YOUR OBJECTIVE:
Print, word for word, the opening line of the data below and every line after it through the line that contains "camera: 30 degrees left, 5 degrees up", but not the pictures.

RECORDS TO PROCESS:
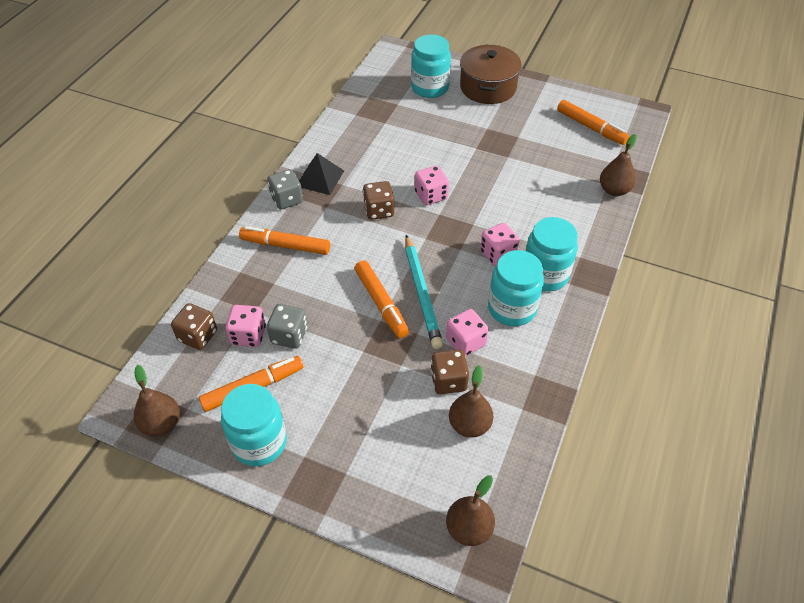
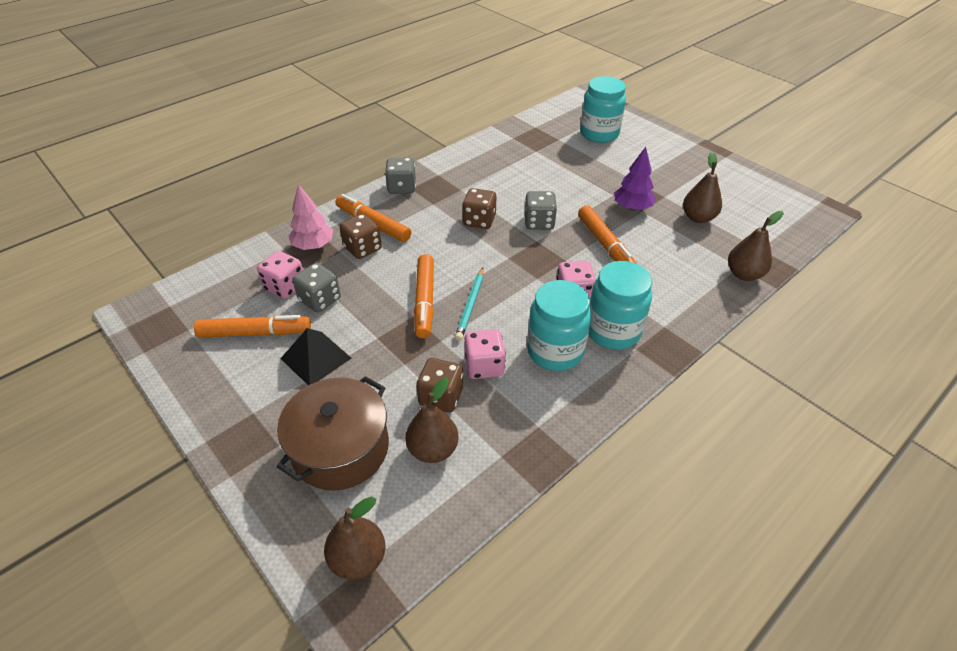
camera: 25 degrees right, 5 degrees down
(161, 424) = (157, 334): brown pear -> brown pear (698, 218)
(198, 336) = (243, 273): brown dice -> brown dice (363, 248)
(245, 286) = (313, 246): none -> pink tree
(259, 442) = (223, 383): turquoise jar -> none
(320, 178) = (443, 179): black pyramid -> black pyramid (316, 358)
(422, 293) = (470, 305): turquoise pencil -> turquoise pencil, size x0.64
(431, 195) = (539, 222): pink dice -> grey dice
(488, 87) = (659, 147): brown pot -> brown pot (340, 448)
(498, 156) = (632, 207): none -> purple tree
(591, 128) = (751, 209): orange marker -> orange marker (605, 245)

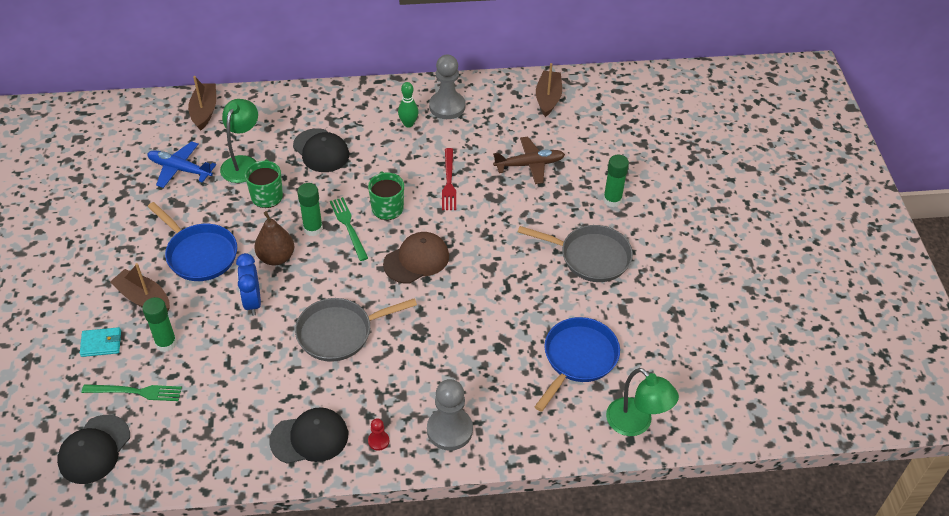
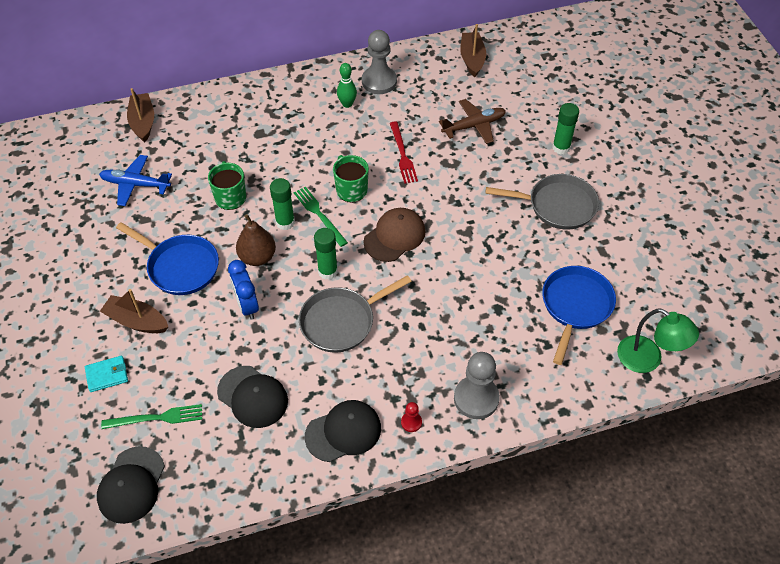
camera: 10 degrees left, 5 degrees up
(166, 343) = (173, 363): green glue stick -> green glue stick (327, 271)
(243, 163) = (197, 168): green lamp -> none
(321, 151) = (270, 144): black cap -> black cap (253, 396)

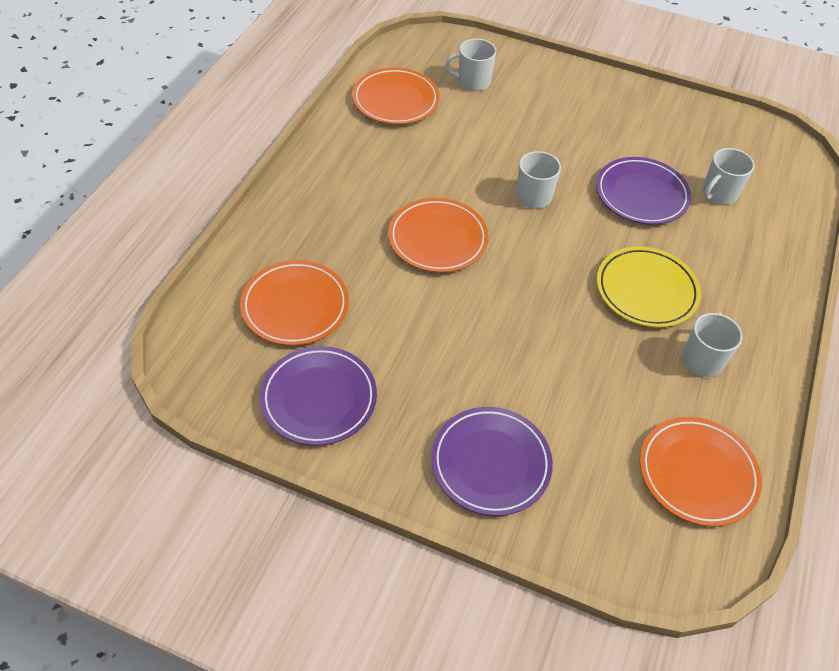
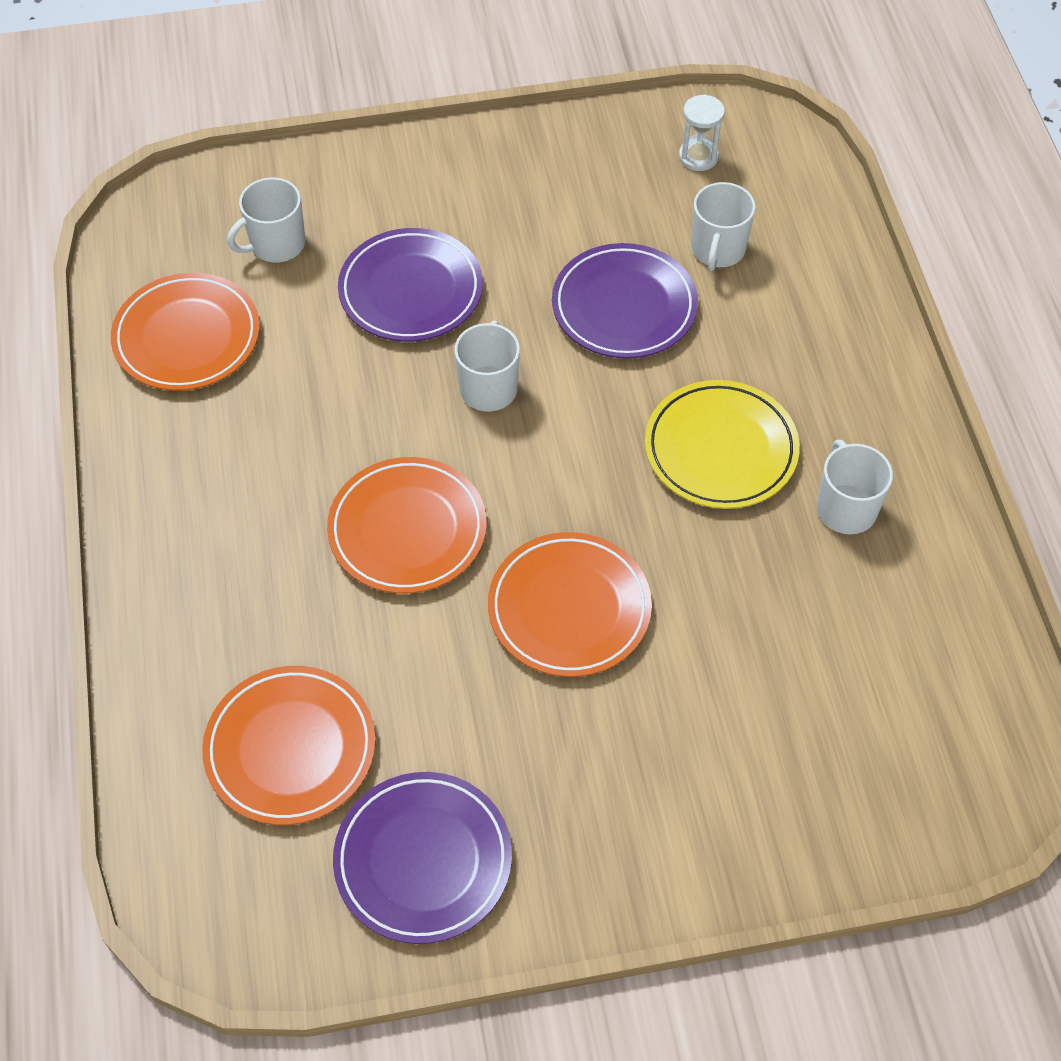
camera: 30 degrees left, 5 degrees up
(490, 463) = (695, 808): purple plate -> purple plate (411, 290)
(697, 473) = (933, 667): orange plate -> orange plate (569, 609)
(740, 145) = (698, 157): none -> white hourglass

EXPECTED OUTPUT:
camera: 25 degrees right, 5 degrees down
(161, 424) = (157, 334): brown pear -> brown pear (698, 218)
(198, 336) = (243, 273): brown dice -> brown dice (363, 248)
(245, 286) = (313, 246): none -> pink tree
(259, 442) = (223, 383): turquoise jar -> none
(320, 178) = (443, 179): black pyramid -> black pyramid (316, 358)
(422, 293) = (470, 305): turquoise pencil -> turquoise pencil, size x0.64
(431, 195) = (539, 222): pink dice -> grey dice
(488, 87) = (659, 147): brown pot -> brown pot (340, 448)
(498, 156) = (632, 207): none -> purple tree
(591, 128) = (751, 209): orange marker -> orange marker (605, 245)

camera: 10 degrees left, 5 degrees up
(166, 343) = (173, 363): green glue stick -> green glue stick (327, 271)
(243, 163) = (197, 168): green lamp -> none
(321, 151) = (270, 144): black cap -> black cap (253, 396)

camera: 30 degrees left, 5 degrees up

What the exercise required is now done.